What lines of the material below hold the string "MODE"? Copy them out.

Top of Supplied records

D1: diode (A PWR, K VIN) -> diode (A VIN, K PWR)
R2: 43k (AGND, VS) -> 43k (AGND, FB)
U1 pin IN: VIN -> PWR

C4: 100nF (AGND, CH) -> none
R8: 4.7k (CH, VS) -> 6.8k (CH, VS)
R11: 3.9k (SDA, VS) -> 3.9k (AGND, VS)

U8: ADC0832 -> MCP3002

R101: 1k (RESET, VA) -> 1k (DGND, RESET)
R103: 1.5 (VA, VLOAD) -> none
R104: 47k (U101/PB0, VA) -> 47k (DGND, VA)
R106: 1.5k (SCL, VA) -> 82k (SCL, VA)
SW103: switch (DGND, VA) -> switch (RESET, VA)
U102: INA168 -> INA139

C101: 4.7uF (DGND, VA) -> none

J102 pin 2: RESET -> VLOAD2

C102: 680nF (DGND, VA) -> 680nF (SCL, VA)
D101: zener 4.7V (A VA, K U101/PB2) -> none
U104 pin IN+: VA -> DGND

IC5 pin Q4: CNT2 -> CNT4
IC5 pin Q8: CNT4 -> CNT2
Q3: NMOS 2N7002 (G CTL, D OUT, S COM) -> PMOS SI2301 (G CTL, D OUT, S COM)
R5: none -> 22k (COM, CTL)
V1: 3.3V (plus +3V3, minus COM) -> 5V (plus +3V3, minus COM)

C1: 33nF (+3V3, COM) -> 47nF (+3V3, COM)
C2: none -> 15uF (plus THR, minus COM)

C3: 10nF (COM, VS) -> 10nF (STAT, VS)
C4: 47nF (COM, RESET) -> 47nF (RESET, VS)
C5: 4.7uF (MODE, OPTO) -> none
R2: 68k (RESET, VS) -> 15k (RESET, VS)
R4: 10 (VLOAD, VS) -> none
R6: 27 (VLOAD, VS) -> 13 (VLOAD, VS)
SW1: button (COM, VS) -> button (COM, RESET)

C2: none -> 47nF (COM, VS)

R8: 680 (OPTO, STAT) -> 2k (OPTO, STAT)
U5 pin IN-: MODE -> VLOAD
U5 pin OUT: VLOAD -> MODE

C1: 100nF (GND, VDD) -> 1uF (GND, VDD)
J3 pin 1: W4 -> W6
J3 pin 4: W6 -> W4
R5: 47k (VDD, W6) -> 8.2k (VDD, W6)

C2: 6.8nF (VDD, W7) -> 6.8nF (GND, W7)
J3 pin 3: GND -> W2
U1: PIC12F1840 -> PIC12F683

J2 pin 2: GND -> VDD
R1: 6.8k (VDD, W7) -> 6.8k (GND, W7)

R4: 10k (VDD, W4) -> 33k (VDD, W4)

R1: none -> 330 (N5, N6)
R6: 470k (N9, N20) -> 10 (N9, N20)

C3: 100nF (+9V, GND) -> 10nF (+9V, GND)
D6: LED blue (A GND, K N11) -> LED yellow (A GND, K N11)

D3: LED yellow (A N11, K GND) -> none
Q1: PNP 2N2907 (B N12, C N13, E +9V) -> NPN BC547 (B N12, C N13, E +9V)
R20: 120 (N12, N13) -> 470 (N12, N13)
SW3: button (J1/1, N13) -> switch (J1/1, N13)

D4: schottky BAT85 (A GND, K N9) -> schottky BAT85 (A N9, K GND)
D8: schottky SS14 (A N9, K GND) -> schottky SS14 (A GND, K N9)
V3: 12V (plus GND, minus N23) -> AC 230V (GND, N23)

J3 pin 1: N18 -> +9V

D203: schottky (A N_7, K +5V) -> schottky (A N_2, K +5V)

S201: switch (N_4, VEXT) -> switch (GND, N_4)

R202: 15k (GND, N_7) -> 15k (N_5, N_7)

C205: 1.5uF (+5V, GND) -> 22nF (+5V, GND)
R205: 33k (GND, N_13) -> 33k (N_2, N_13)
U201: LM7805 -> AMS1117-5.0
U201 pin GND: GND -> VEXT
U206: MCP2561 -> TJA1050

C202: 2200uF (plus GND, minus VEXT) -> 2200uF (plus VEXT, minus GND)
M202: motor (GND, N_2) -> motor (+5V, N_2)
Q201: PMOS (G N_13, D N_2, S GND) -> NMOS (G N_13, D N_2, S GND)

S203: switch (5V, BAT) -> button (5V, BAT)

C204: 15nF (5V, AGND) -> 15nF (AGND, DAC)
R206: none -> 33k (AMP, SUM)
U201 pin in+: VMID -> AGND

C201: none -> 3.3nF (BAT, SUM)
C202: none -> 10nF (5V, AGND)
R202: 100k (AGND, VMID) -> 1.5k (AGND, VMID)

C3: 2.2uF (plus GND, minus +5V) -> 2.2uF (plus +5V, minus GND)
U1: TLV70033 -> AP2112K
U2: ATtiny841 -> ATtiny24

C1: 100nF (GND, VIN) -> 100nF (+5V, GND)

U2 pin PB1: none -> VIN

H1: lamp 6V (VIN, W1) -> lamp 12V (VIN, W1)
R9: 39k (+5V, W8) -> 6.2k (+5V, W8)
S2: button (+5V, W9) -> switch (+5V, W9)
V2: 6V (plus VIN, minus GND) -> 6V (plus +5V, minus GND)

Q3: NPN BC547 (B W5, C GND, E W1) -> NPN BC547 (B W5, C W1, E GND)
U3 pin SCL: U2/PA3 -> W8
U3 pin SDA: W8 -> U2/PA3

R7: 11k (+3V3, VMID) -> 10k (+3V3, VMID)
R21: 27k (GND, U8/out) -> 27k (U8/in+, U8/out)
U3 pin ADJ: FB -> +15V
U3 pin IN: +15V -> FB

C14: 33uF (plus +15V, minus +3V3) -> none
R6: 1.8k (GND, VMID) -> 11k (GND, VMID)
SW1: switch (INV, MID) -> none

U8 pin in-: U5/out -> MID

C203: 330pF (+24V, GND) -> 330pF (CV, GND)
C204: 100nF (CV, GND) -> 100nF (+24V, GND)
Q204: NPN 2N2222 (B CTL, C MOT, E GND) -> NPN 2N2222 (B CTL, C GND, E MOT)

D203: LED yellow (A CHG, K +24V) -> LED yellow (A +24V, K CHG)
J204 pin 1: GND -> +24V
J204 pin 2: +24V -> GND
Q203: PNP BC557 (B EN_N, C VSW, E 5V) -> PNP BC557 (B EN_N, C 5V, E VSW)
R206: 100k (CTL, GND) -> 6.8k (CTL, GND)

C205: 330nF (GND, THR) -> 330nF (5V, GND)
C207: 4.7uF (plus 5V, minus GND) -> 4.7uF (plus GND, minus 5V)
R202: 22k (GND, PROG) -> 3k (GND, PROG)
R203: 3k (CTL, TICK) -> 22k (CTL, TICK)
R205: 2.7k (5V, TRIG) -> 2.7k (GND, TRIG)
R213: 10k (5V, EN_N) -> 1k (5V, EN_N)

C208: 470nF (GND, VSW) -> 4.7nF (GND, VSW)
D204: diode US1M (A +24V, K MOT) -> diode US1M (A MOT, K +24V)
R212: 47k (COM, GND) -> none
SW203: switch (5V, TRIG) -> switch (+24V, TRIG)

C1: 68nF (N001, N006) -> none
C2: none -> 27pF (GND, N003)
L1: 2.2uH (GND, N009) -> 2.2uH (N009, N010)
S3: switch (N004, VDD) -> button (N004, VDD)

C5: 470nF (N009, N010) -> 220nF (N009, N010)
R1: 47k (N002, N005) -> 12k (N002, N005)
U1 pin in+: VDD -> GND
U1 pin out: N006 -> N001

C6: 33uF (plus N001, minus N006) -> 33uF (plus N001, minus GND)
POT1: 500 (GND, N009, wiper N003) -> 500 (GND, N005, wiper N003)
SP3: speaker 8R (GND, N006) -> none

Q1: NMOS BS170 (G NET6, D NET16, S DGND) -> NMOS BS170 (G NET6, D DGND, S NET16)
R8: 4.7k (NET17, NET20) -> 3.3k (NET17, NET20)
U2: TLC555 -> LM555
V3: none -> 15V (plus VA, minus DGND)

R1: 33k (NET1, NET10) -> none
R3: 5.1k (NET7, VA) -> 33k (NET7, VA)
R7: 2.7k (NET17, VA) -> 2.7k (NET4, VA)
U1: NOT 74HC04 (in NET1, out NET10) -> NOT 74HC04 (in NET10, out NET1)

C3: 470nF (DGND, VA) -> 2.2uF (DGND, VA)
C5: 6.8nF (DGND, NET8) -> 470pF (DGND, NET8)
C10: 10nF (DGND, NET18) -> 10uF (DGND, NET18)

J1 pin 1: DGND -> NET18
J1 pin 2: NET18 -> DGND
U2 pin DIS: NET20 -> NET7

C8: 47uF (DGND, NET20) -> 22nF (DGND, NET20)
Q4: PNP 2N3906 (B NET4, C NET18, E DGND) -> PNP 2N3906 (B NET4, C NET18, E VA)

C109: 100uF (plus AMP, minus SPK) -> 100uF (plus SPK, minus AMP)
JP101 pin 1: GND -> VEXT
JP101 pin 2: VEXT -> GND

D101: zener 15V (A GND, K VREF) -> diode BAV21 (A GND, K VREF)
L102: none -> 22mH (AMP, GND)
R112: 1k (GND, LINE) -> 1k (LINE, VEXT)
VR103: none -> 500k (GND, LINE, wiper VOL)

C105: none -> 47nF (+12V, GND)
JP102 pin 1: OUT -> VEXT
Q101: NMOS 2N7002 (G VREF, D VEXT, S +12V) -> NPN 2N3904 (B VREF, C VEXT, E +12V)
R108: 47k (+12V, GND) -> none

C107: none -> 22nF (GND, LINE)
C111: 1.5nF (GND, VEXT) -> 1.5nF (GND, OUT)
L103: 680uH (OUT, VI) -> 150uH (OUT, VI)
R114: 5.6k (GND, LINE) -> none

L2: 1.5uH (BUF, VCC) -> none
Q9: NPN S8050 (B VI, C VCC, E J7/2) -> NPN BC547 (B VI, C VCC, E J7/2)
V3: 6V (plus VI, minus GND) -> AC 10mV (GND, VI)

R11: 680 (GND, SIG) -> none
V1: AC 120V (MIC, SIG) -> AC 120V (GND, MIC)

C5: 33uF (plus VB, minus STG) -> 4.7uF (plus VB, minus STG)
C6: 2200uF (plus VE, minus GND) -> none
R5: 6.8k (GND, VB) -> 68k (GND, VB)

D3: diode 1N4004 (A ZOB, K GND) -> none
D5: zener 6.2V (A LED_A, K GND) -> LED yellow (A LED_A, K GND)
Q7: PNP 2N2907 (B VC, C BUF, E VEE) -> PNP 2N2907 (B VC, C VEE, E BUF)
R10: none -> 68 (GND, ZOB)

Bottom of Supplied records

:: Output for this exercise ::
C5: 4.7uF (MODE, OPTO) -> none
U5 pin IN-: MODE -> VLOAD
U5 pin OUT: VLOAD -> MODE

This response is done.